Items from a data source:
*** Begin section ***

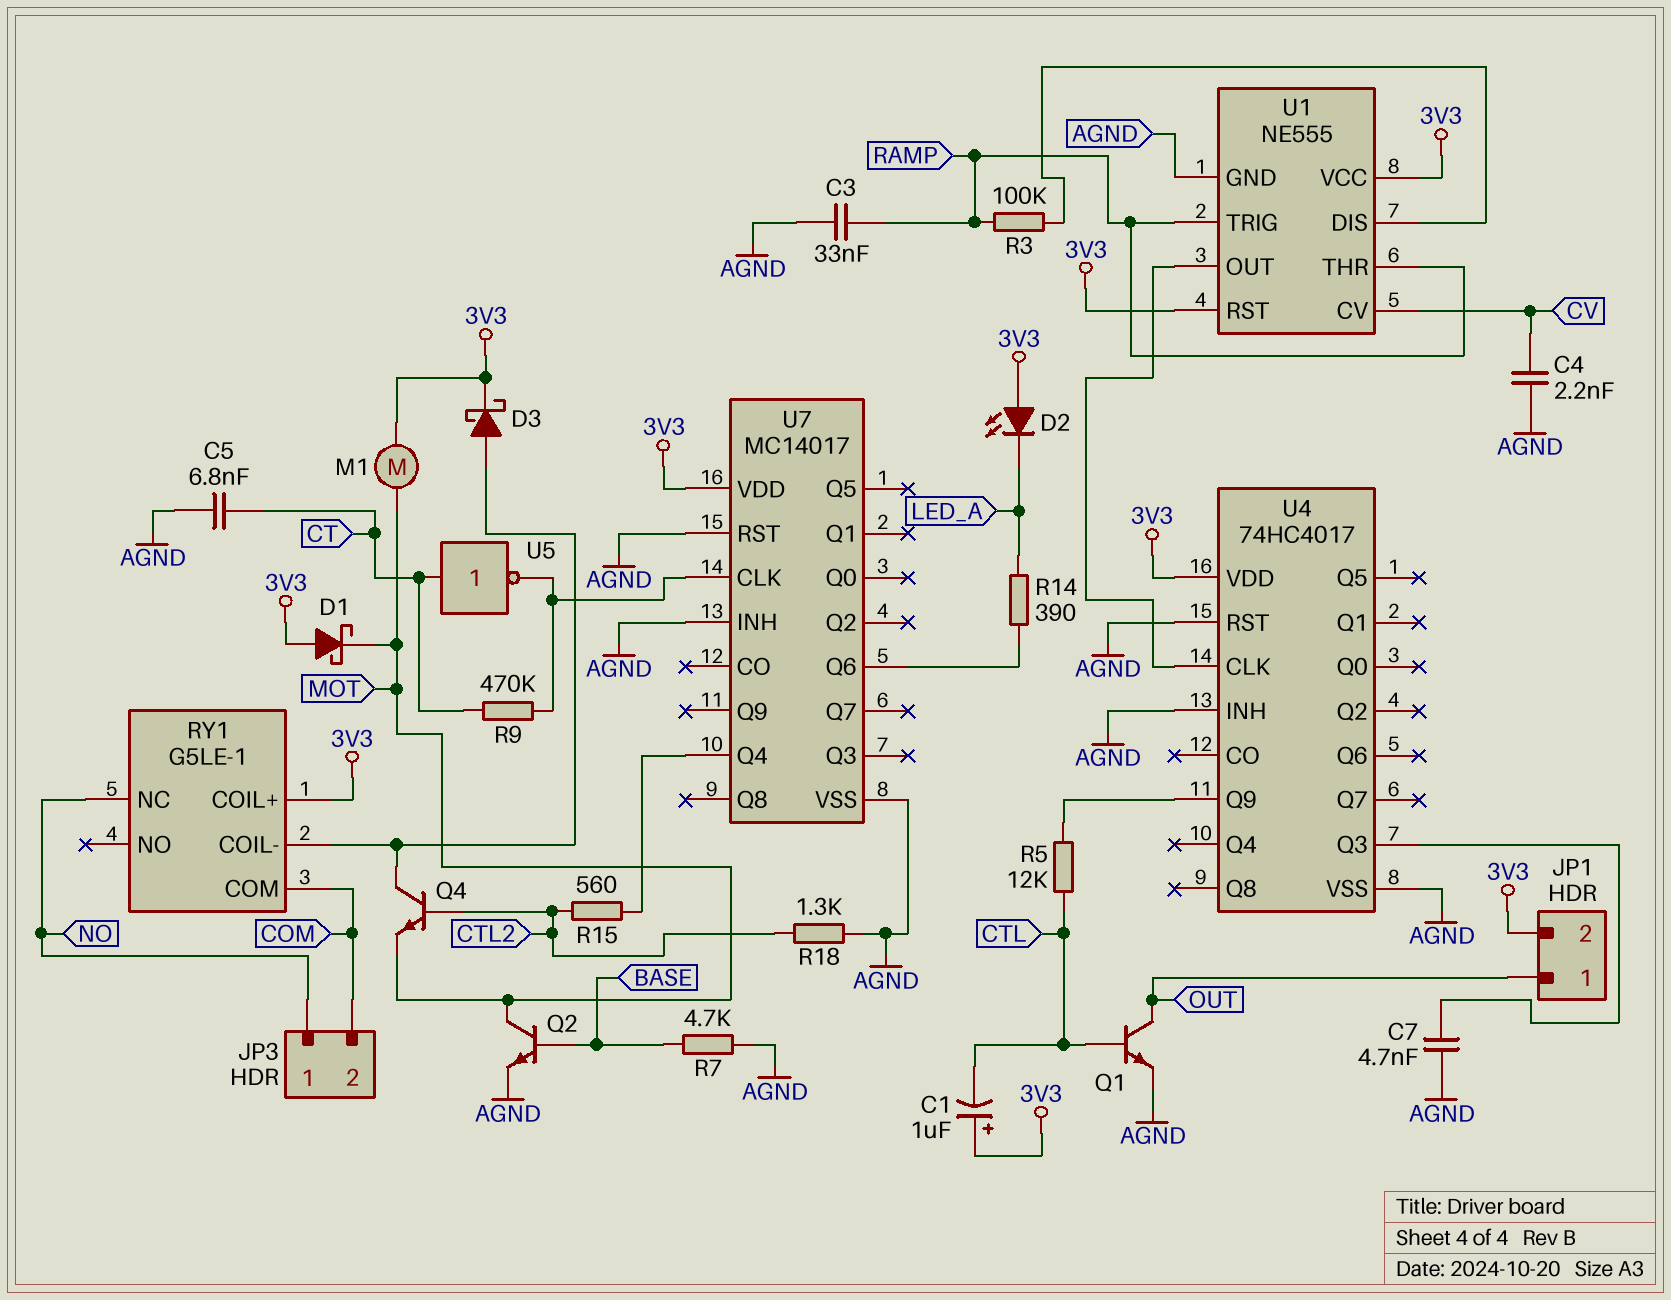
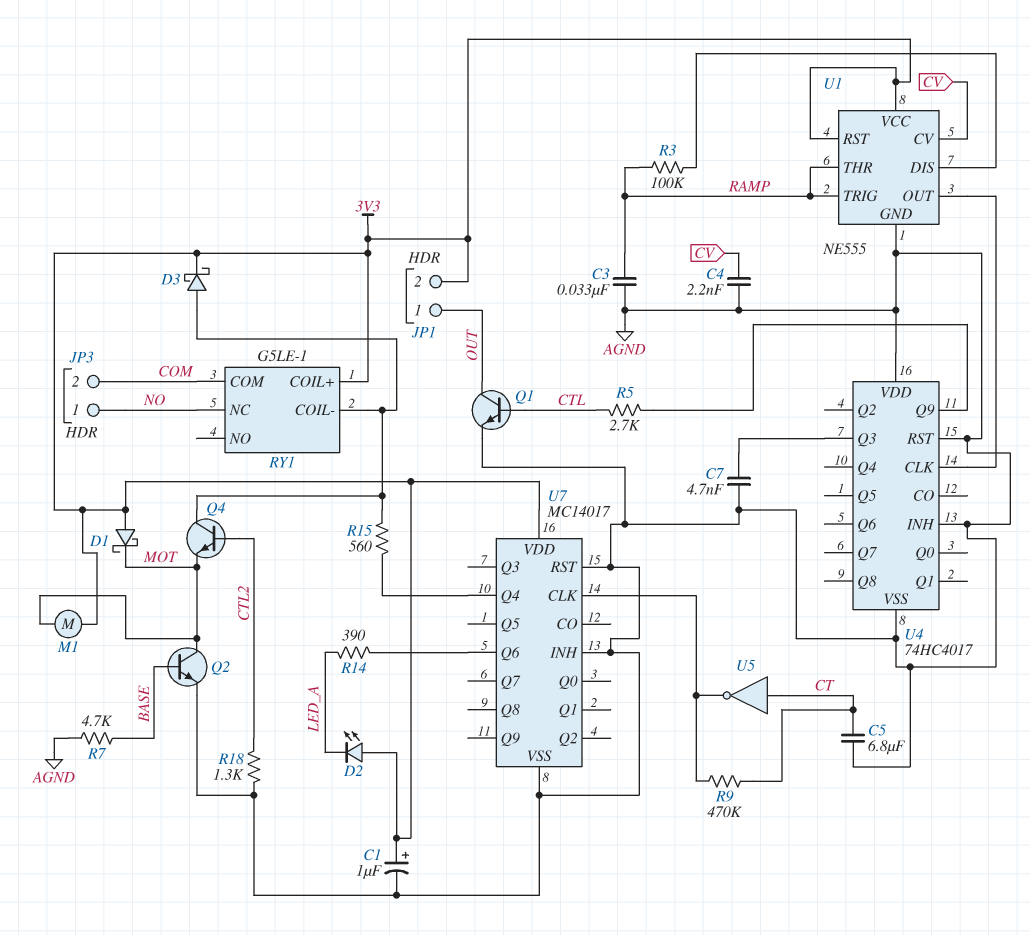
C1: 1uF (plus 3V3, minus CTL) -> 1uF (plus 3V3, minus AGND)
C5: 6.8nF (AGND, CT) -> 6.8uF (AGND, CT)
R5: 12k (CTL, U4/Q9) -> 2.7k (CTL, U4/Q9)
R15: 560 (CTL2, U7/Q4) -> 560 (RY1/COIL-, U7/Q4)
U4 pin VDD: 3V3 -> AGND

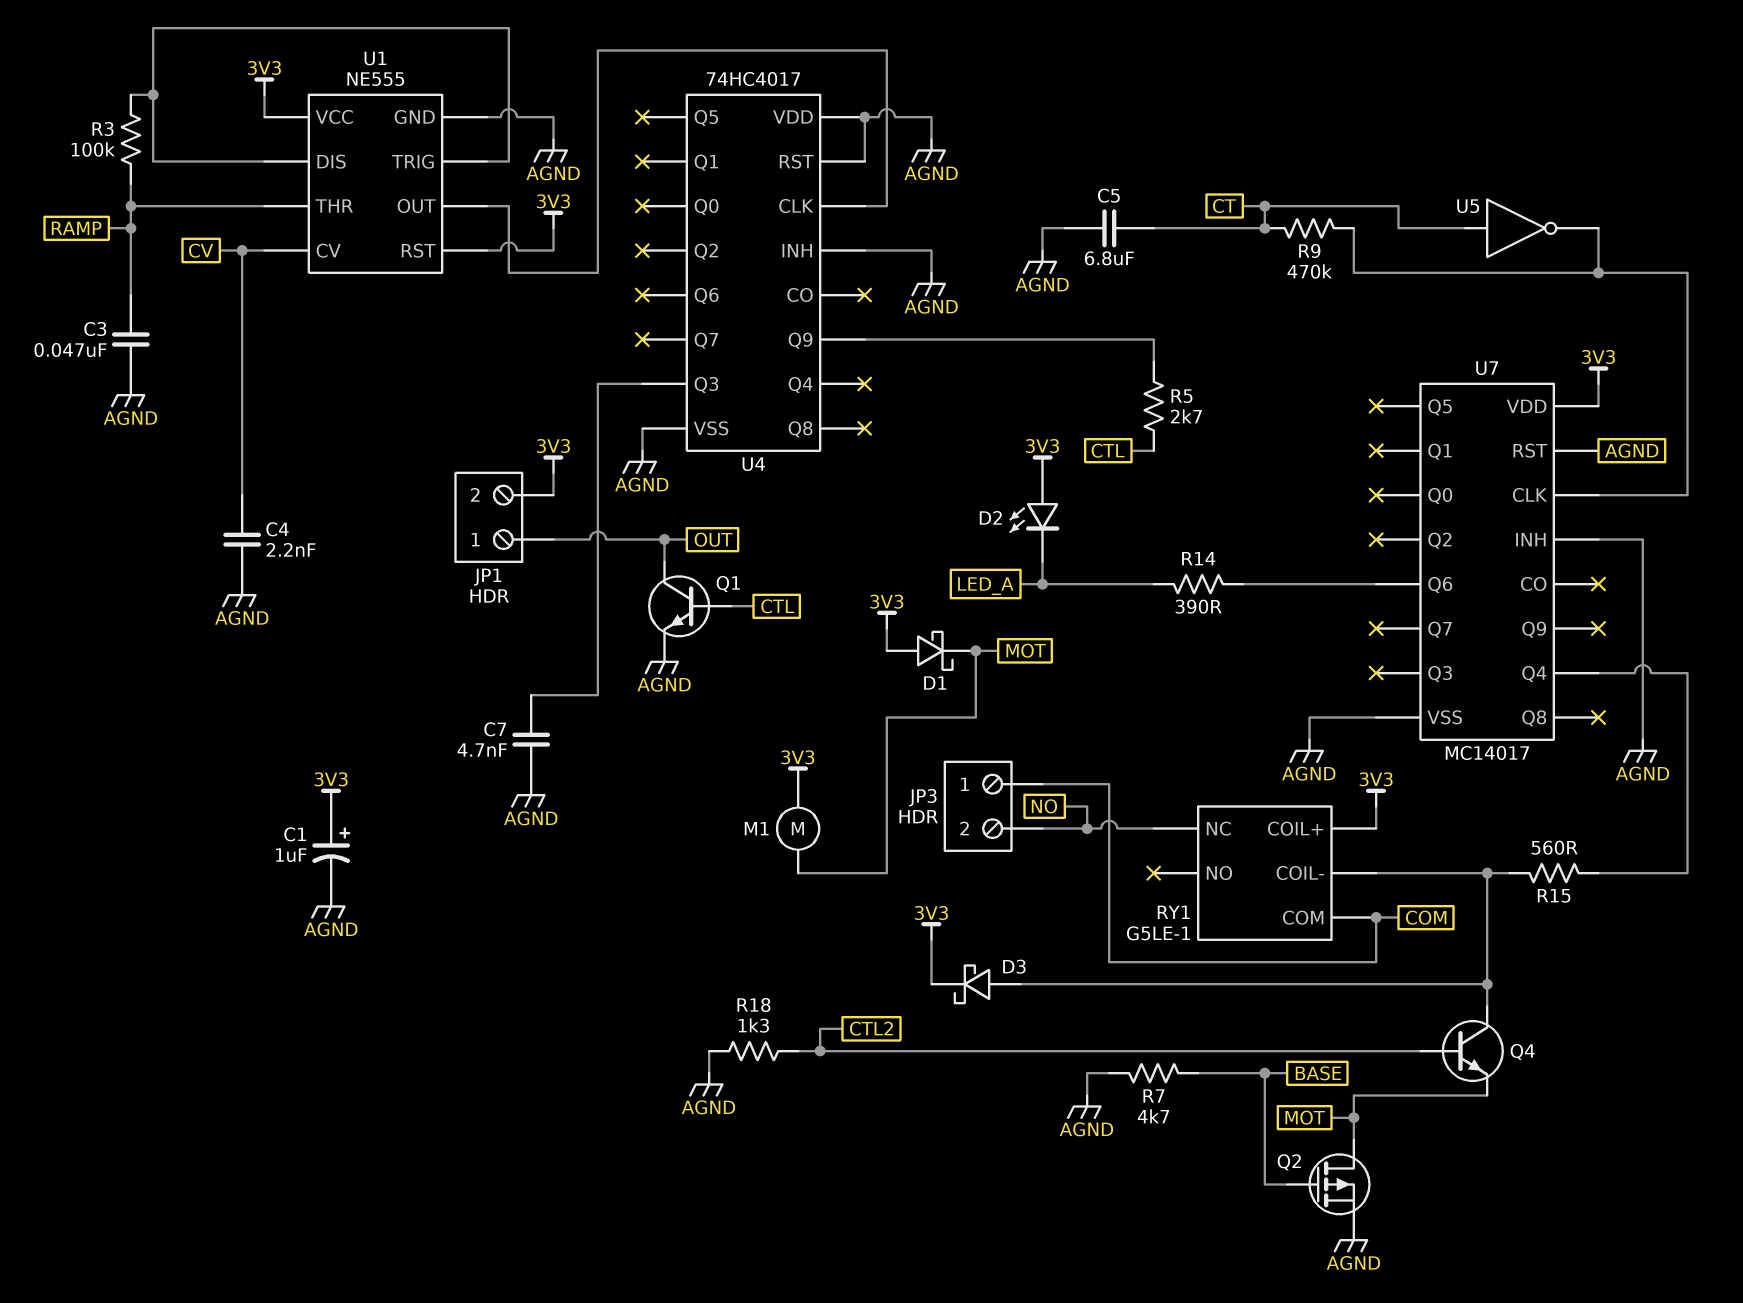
C3: 33nF (AGND, RAMP) -> 47nF (AGND, RAMP)
JP3 pin 1: NO -> COM
JP3 pin 2: COM -> NO
Q2: NPN (B BASE, C MOT, E AGND) -> PMOS (G BASE, D MOT, S AGND)
U1 pin TRIG: RAMP -> U1/DIS

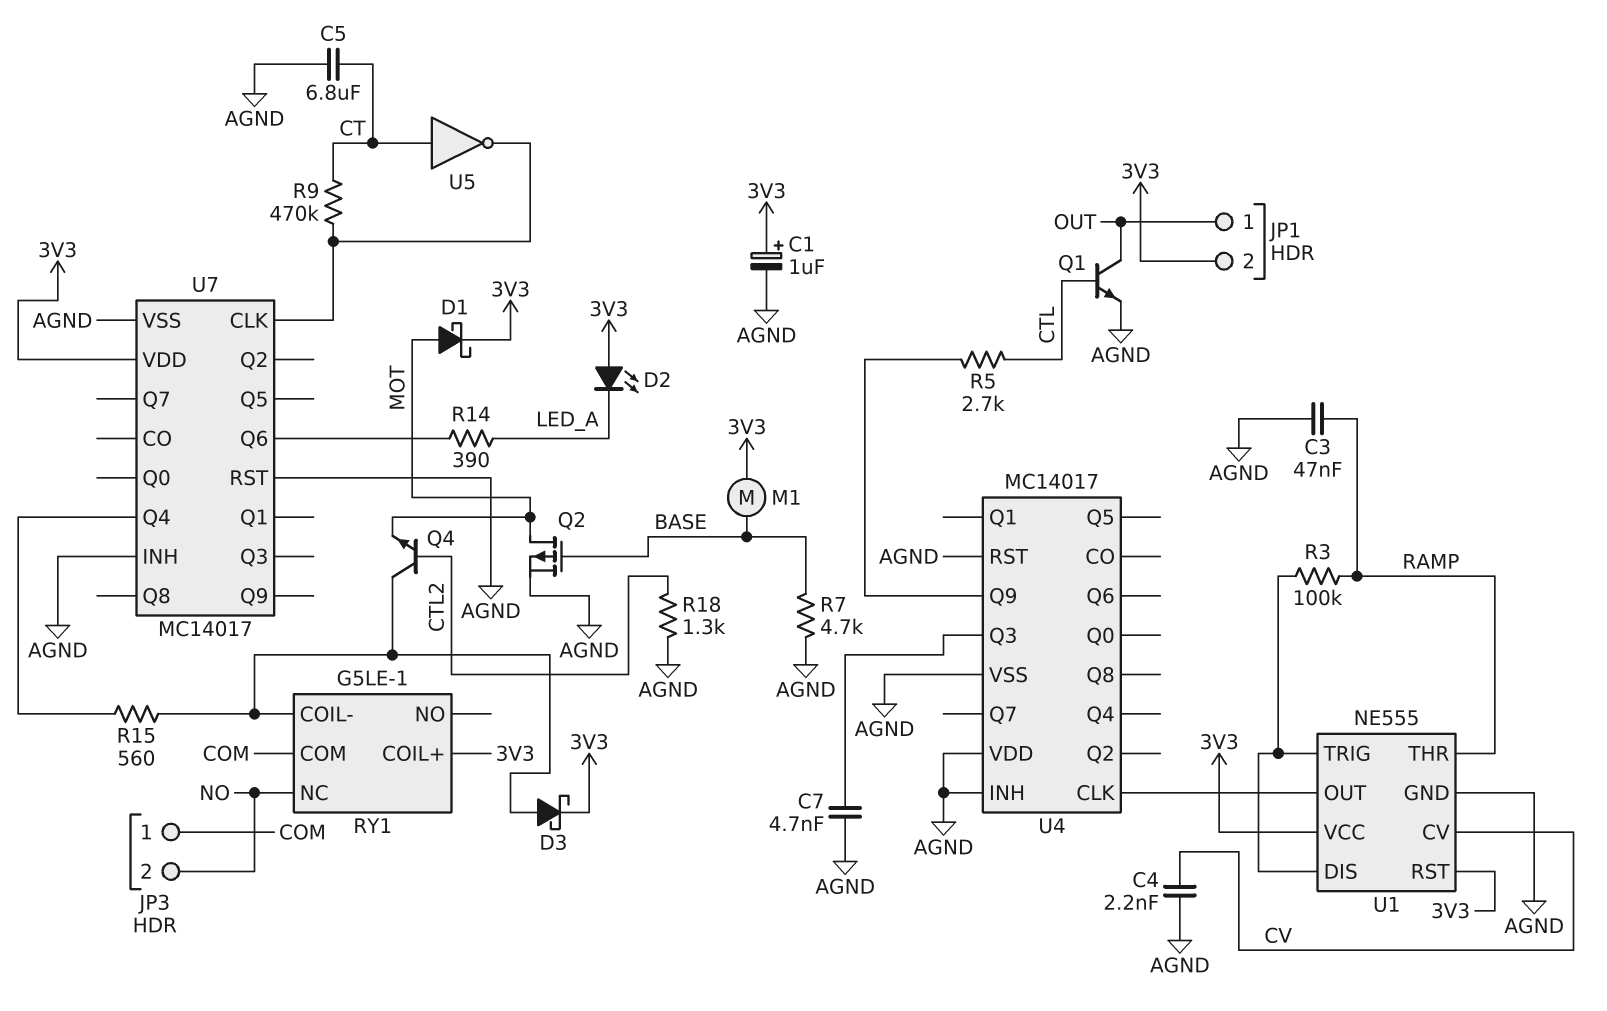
D1: schottky (A 3V3, K MOT) -> schottky (A MOT, K 3V3)
M1: motor (3V3, MOT) -> motor (3V3, BASE)
U4: 74HC4017 -> MC14017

*** End section ***

What you need to do:
Exclude all images and retype the data precisely.

Solved problem:
C1: 1uF (plus 3V3, minus CTL) -> 1uF (plus 3V3, minus AGND)
C5: 6.8nF (AGND, CT) -> 6.8uF (AGND, CT)
R5: 12k (CTL, U4/Q9) -> 2.7k (CTL, U4/Q9)
R15: 560 (CTL2, U7/Q4) -> 560 (RY1/COIL-, U7/Q4)
U4 pin VDD: 3V3 -> AGND

C3: 33nF (AGND, RAMP) -> 47nF (AGND, RAMP)
JP3 pin 1: NO -> COM
JP3 pin 2: COM -> NO
Q2: NPN (B BASE, C MOT, E AGND) -> PMOS (G BASE, D MOT, S AGND)
U1 pin TRIG: RAMP -> U1/DIS

D1: schottky (A 3V3, K MOT) -> schottky (A MOT, K 3V3)
M1: motor (3V3, MOT) -> motor (3V3, BASE)
U4: 74HC4017 -> MC14017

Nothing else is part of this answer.